• [Task objective]: Set down each entry exactly as given; pictures should not appear in the copy.

Stored dataset items:
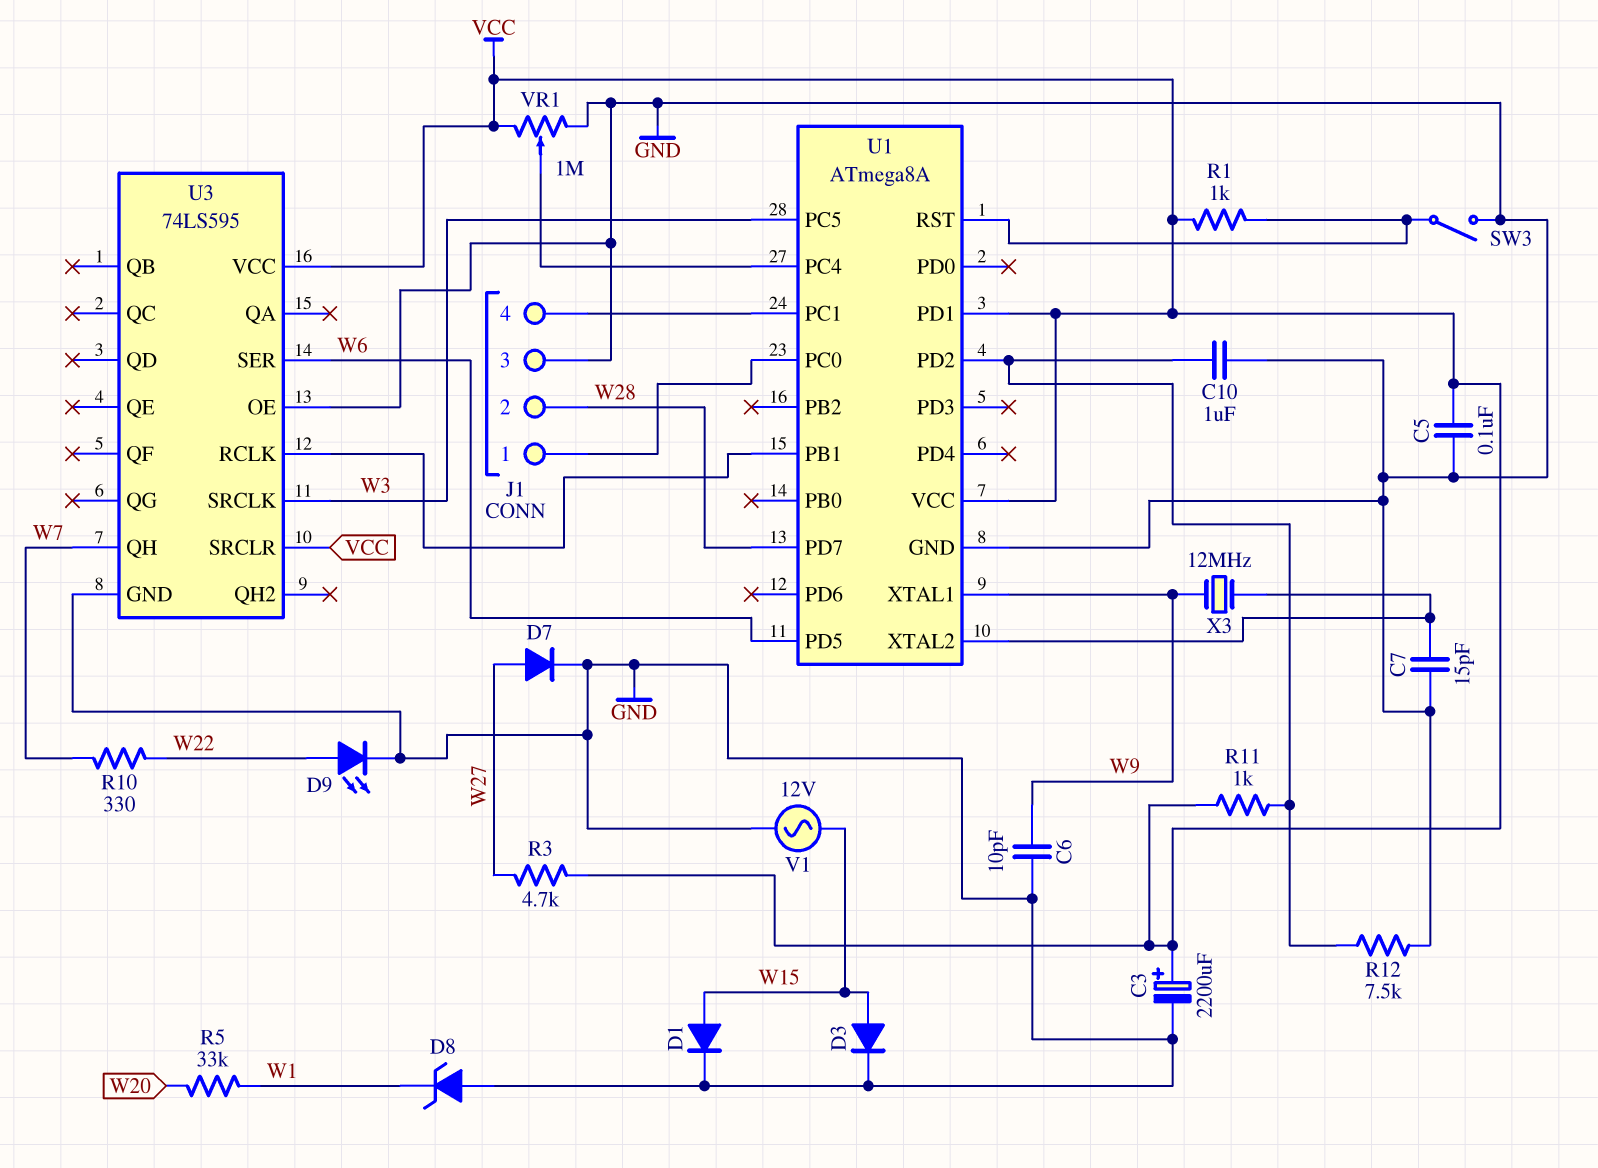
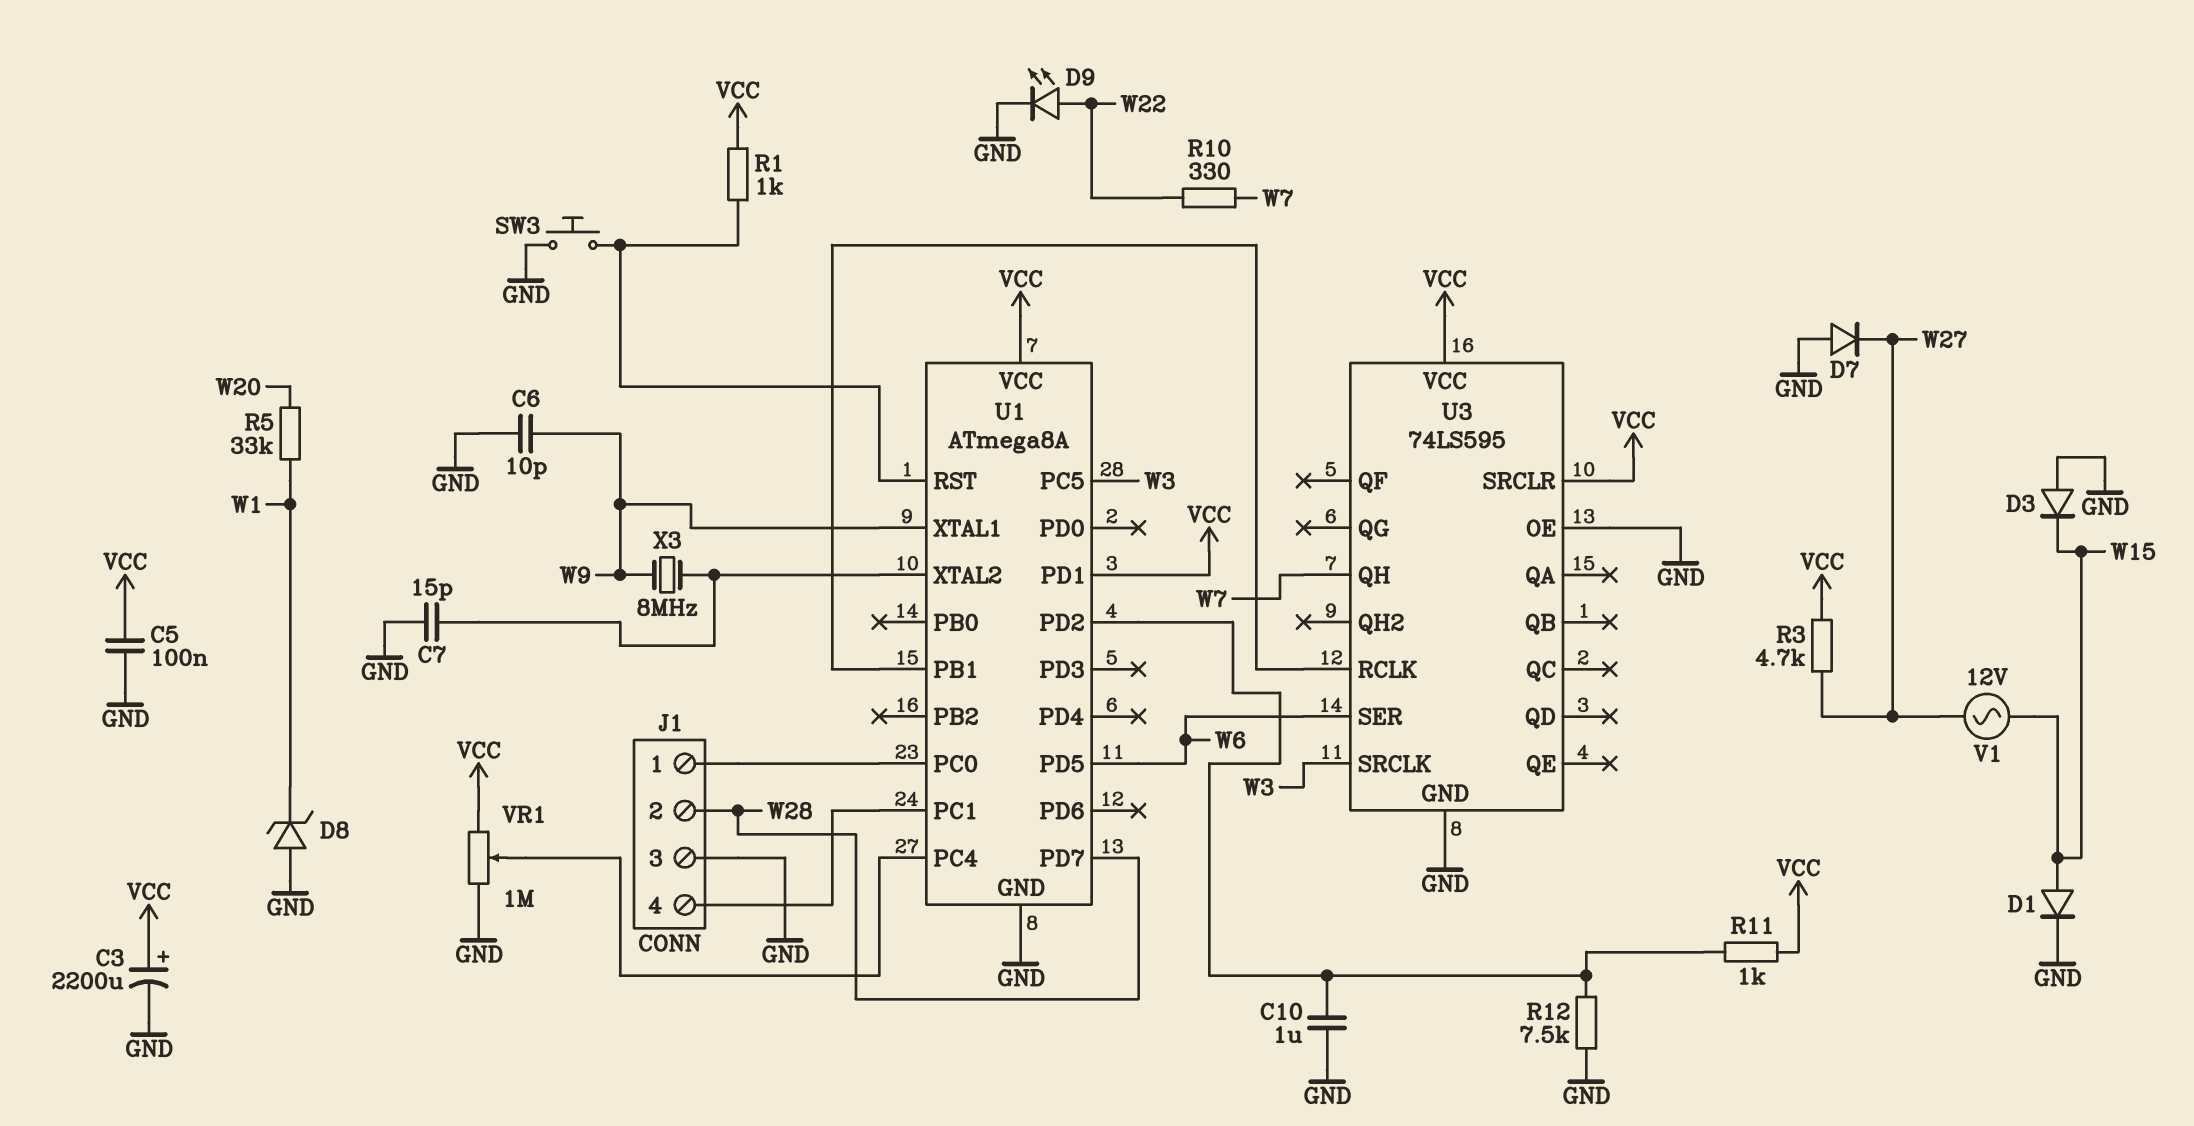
D3: diode (A W15, K GND) -> diode (A GND, K W15)
D7: diode (A W27, K GND) -> diode (A GND, K W27)
SW3: switch (GND, U1/RST) -> button (GND, U1/RST)
V1: AC 12V (GND, W15) -> AC 12V (W15, W27)
X3: 12MHz (U1/XTAL2, W9) -> 8MHz (U1/XTAL2, W9)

• [Answer box]:
D3: diode (A W15, K GND) -> diode (A GND, K W15)
D7: diode (A W27, K GND) -> diode (A GND, K W27)
SW3: switch (GND, U1/RST) -> button (GND, U1/RST)
V1: AC 12V (GND, W15) -> AC 12V (W15, W27)
X3: 12MHz (U1/XTAL2, W9) -> 8MHz (U1/XTAL2, W9)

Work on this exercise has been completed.